[Data records]
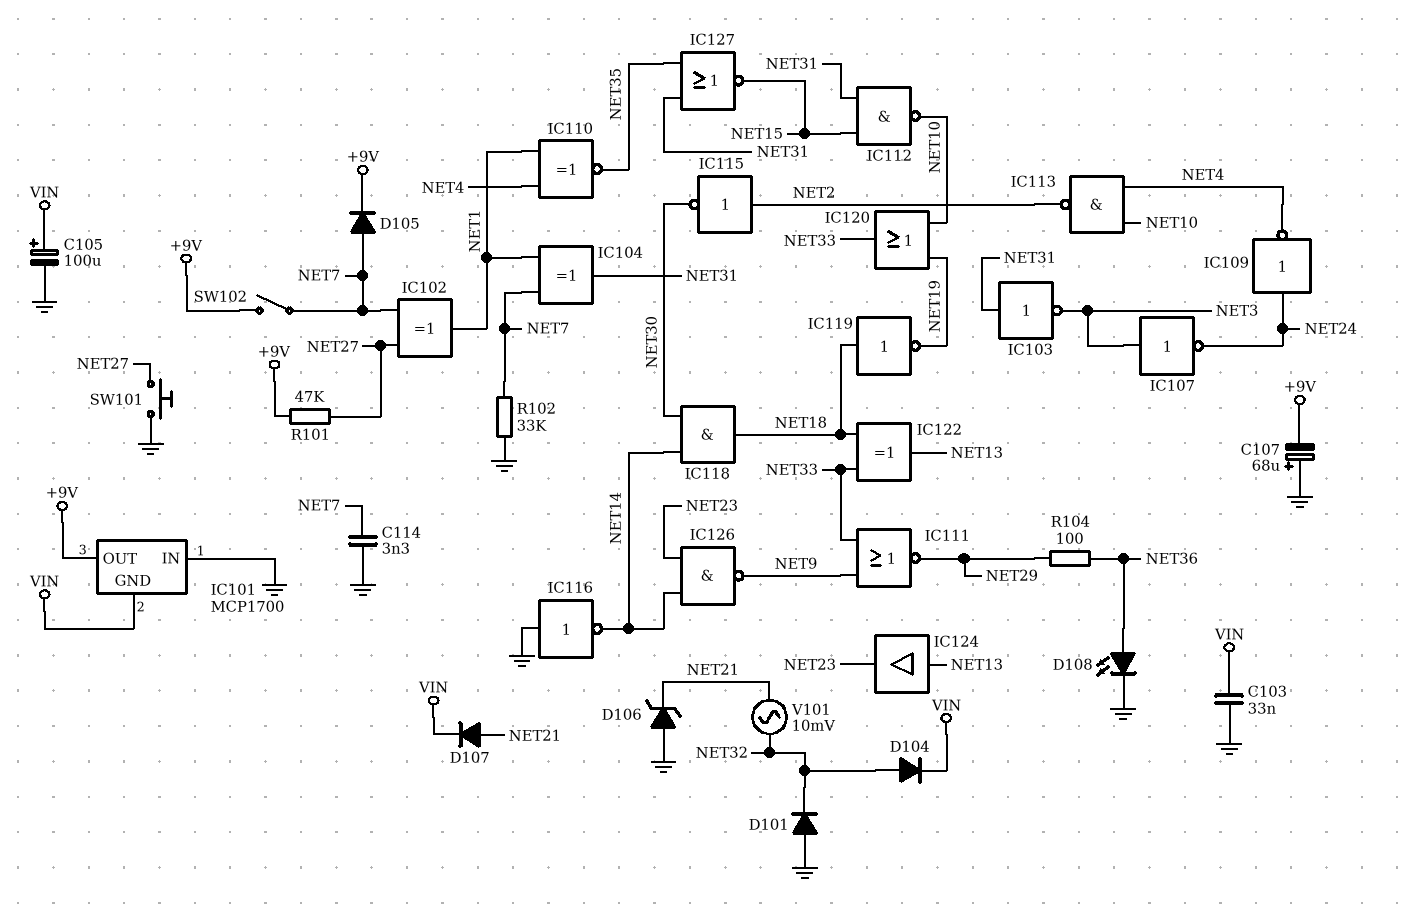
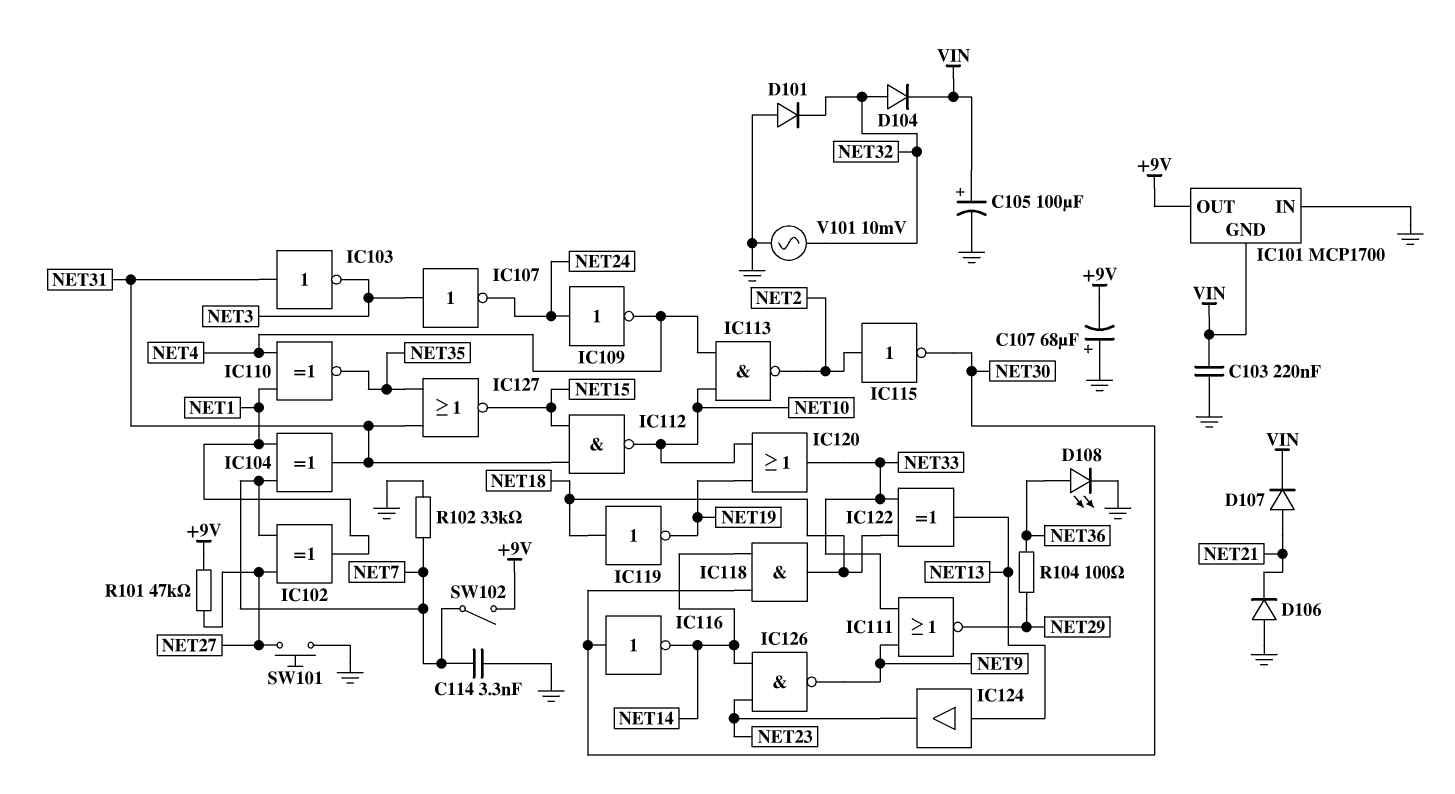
C103: 33nF (GND, VIN) -> 220nF (GND, VIN)
D105: diode (A NET7, K +9V) -> none
D106: zener (A GND, K NET21) -> diode (A GND, K NET21)
IC116: NOT (in GND, out NET14) -> NOT (in NET30, out NET14)
V101: AC 10mV (NET21, NET32) -> AC 10mV (GND, NET32)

What is needed>
Among the records, find all lines that include the string "diode" and return them.

Response below>
D105: diode (A NET7, K +9V) -> none
D106: zener (A GND, K NET21) -> diode (A GND, K NET21)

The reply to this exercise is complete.